**What to work on**. Find the lines of data that contain the string "green", then list them.

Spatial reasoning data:
---*---
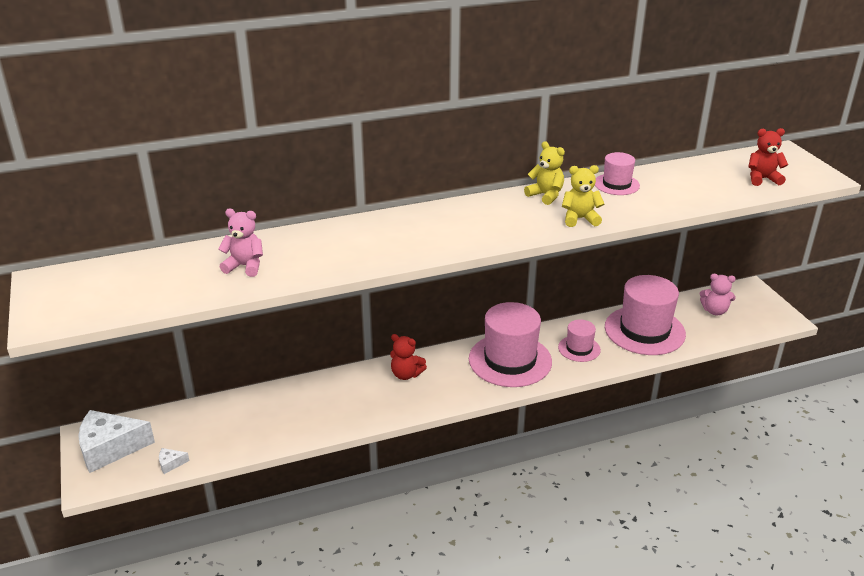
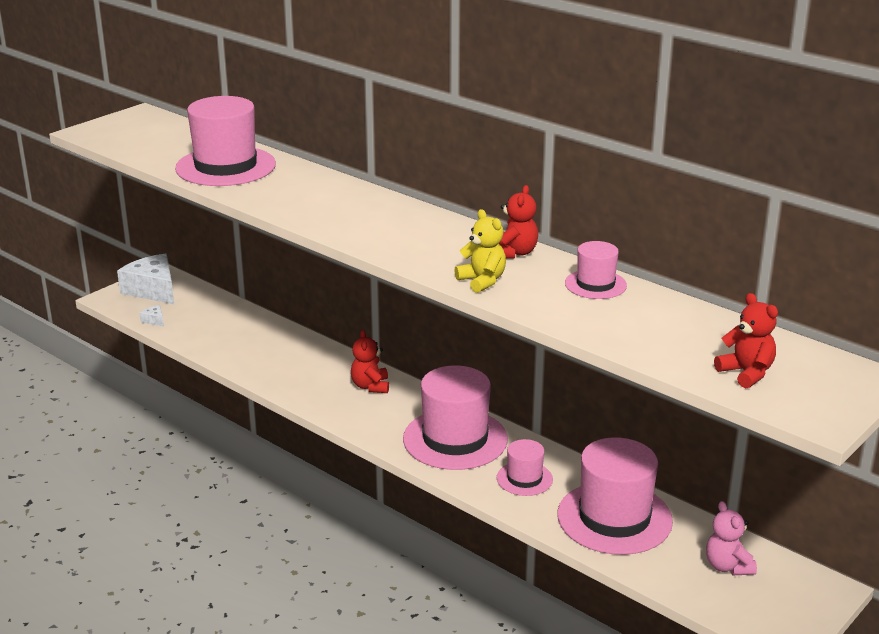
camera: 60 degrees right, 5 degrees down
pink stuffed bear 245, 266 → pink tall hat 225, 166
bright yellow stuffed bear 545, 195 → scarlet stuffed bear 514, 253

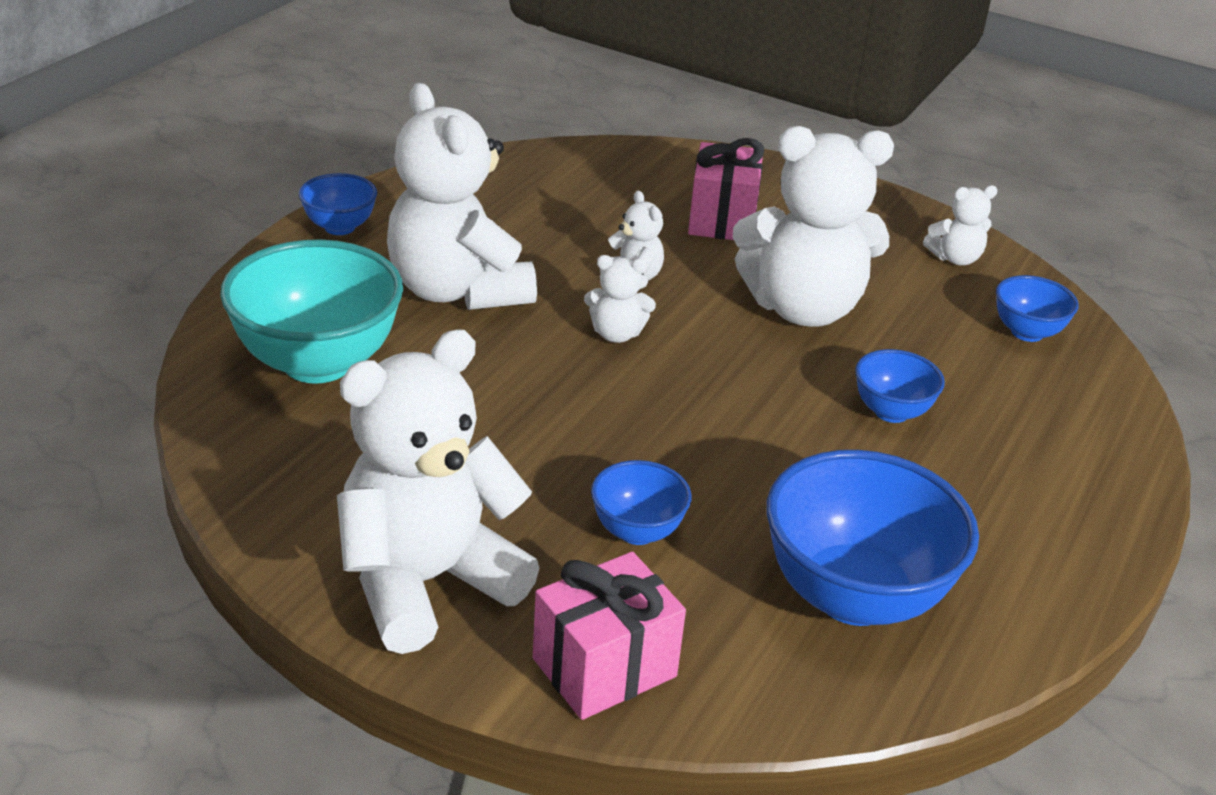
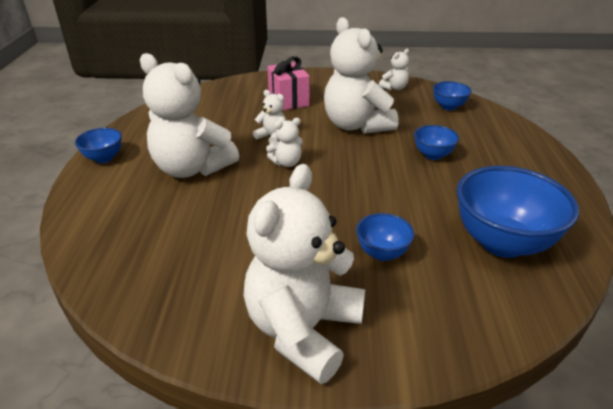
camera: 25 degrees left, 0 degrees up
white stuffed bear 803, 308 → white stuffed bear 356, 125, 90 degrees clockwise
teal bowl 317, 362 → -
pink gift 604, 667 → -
---*---
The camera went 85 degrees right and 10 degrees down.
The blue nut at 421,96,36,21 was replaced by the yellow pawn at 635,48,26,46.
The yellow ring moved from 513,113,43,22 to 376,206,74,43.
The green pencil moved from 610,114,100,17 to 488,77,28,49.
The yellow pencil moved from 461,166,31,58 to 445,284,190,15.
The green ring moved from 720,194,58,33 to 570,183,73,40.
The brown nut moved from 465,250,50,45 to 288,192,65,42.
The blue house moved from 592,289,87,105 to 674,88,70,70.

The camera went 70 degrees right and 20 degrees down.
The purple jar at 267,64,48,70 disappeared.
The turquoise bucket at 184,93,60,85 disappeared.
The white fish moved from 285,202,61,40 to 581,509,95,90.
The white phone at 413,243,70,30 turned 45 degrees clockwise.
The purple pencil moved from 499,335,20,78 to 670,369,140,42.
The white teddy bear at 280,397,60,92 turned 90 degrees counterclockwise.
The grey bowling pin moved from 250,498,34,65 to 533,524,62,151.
---*---
**Reply to the exercise**.
The green pencil moved from 610,114,100,17 to 488,77,28,49.
The green ring moved from 720,194,58,33 to 570,183,73,40.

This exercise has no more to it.